"""

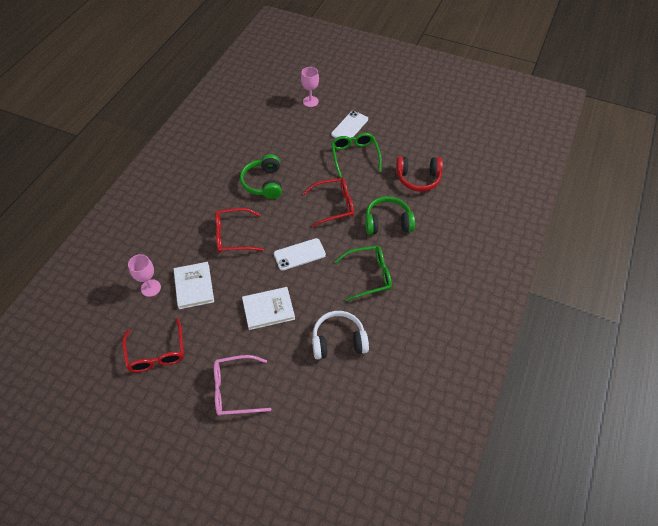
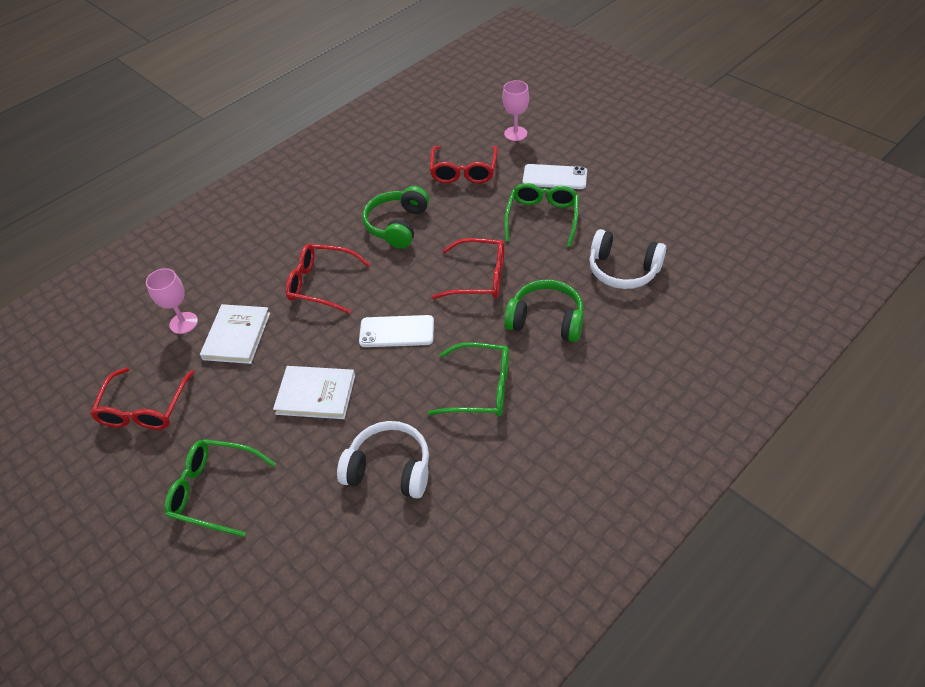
camera: 25 degrees right, 5 degrees down
(235, 389) = (214, 491): pink glasses -> green glasses
(289, 135) = (464, 171): none -> red glasses
(349, 127) = (554, 177): white phone -> white phone turned 45 degrees clockwise
(418, 179) = (623, 270): red headphones -> white headphones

"""

• Work order:
Run a filter over the data above and keep each line that contains the word "glasses".

• Response to the exercise:
(235, 389) = (214, 491): pink glasses -> green glasses
(289, 135) = (464, 171): none -> red glasses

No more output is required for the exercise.